What you are asked to do
Reproduce each line of the material exactly, minus any picture.

Data shown
——————————

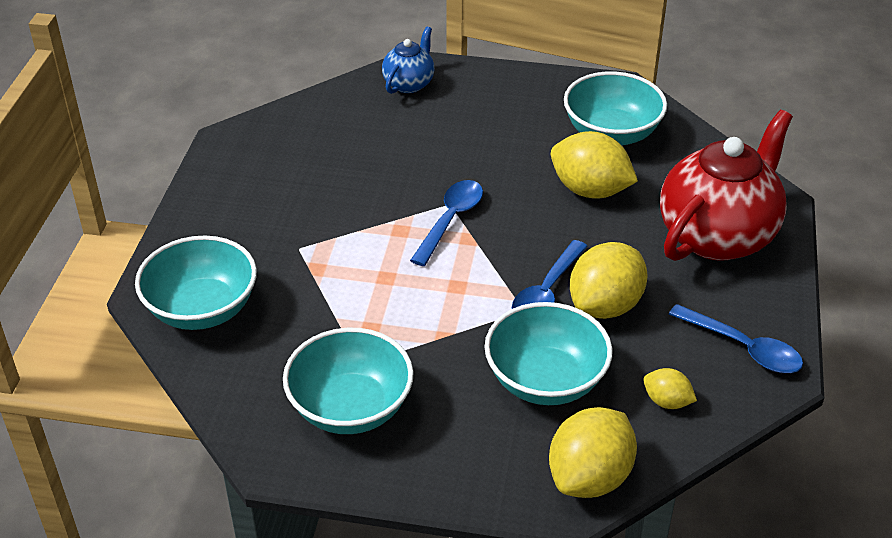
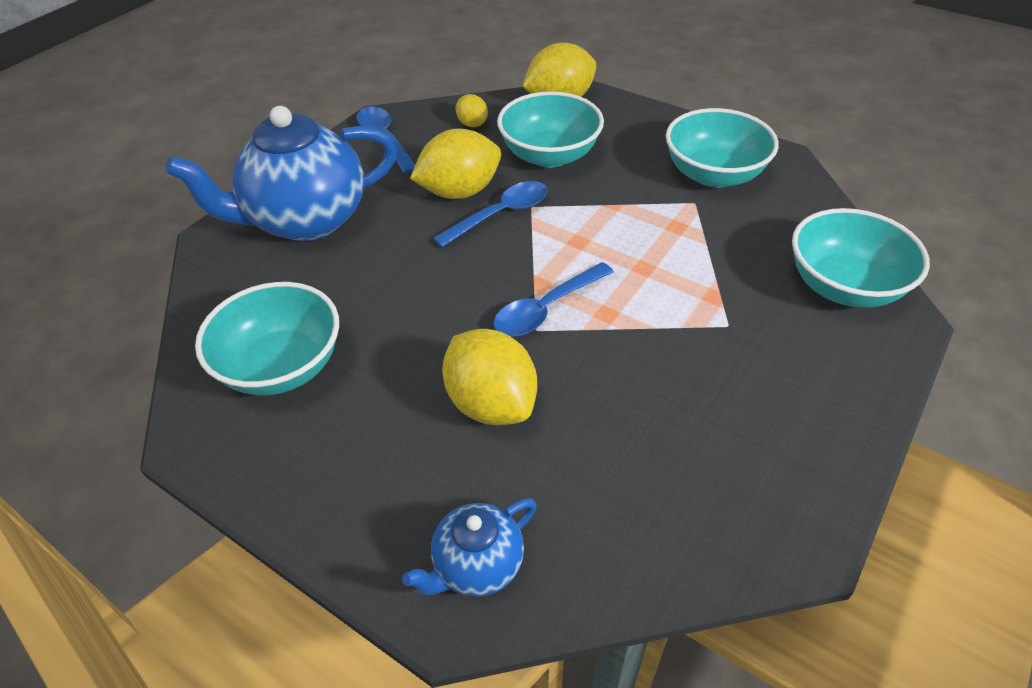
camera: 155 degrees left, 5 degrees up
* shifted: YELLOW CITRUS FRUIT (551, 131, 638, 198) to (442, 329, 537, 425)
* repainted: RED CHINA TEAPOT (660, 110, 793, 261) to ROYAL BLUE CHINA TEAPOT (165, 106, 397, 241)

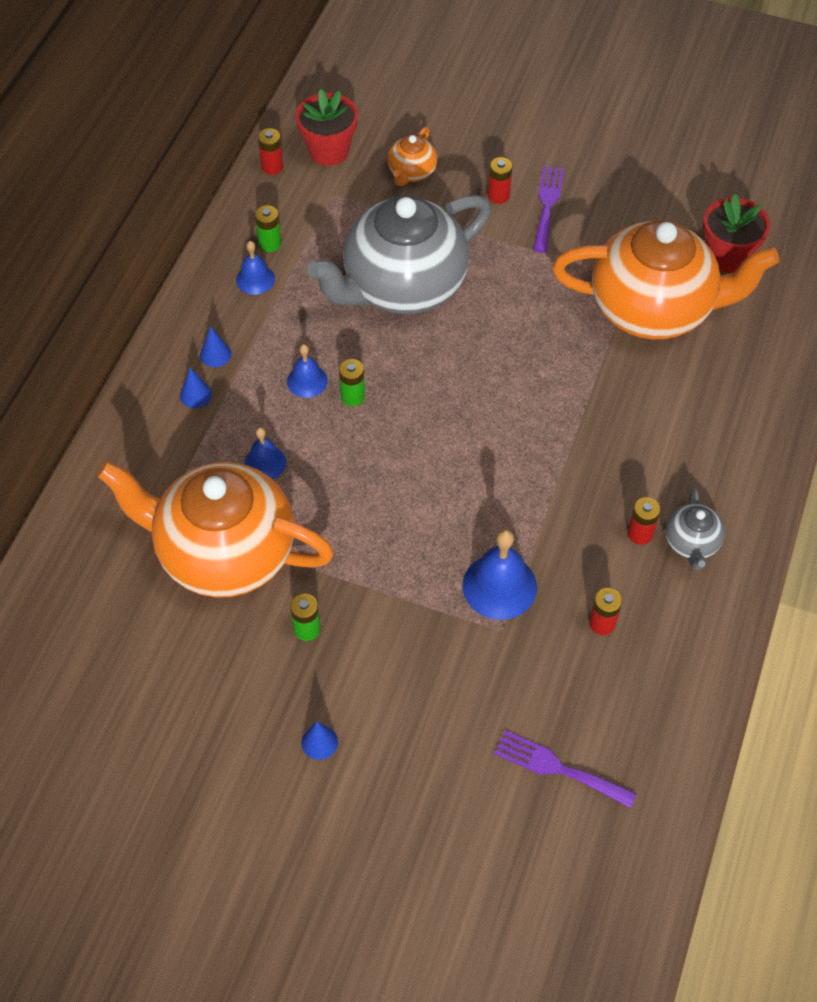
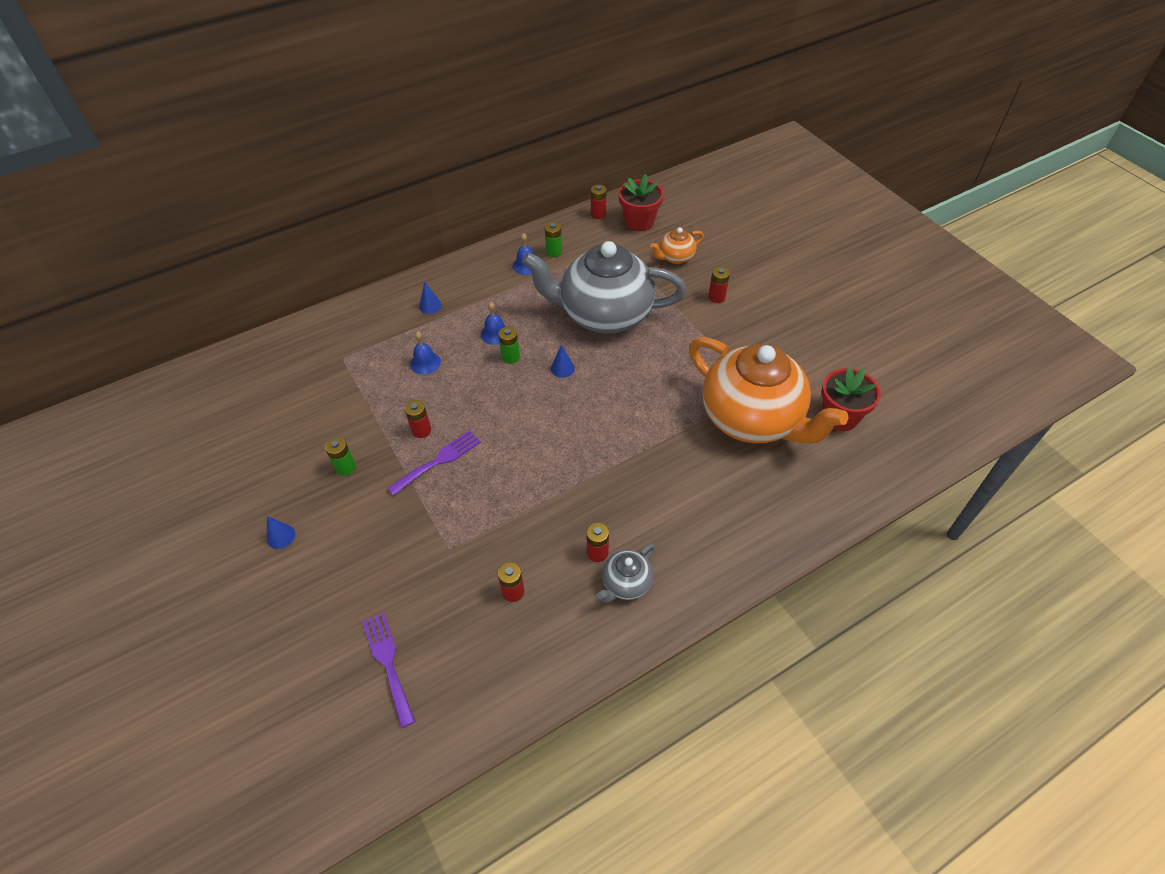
camera: 40 degrees right, 5 degrees down
* gone: ORANGE-COLOURED CHINA TEAPOT (97, 462, 334, 598)
* gone: ROYAL BLUE BELL (463, 529, 537, 620)
* new: RED AA BATTERY (405, 400, 431, 438)
* shifted: ROYAL BLUE CONE SHAPE (200, 326, 231, 367) to (551, 344, 575, 378)
* shifted: PURPLE TABLE FORK (533, 165, 564, 253) to (387, 430, 481, 496)

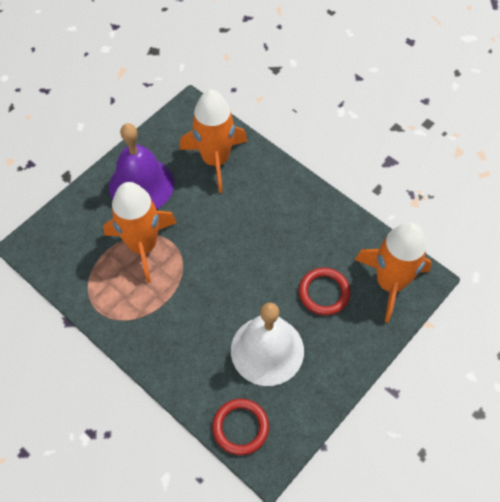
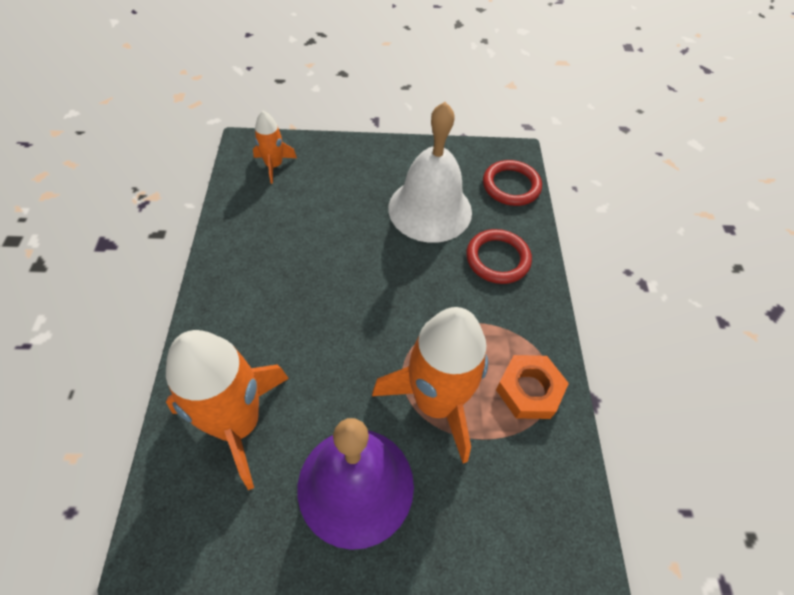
camera: 135 degrees left, 5 degrees down
* new: ORANGE-COLOURED NUT (496, 355, 569, 419)
* shifted: RED HOOP (299, 268, 351, 315) to (466, 229, 532, 284)
* scaled: ORANGE-COLOURED ROCKET (355, 222, 432, 323) = (253, 111, 297, 184) x0.50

——————————

Reply
camera: 155 degrees left, 5 degrees up
* shifted: YELLOW CITRUS FRUIT (551, 131, 638, 198) to (442, 329, 537, 425)
* repainted: RED CHINA TEAPOT (660, 110, 793, 261) to ROYAL BLUE CHINA TEAPOT (165, 106, 397, 241)

camera: 40 degrees right, 5 degrees down
* gone: ORANGE-COLOURED CHINA TEAPOT (97, 462, 334, 598)
* gone: ROYAL BLUE BELL (463, 529, 537, 620)
* new: RED AA BATTERY (405, 400, 431, 438)
* shifted: ROYAL BLUE CONE SHAPE (200, 326, 231, 367) to (551, 344, 575, 378)
* shifted: PURPLE TABLE FORK (533, 165, 564, 253) to (387, 430, 481, 496)

camera: 135 degrees left, 5 degrees down
* new: ORANGE-COLOURED NUT (496, 355, 569, 419)
* shifted: RED HOOP (299, 268, 351, 315) to (466, 229, 532, 284)
* scaled: ORANGE-COLOURED ROCKET (355, 222, 432, 323) = (253, 111, 297, 184) x0.50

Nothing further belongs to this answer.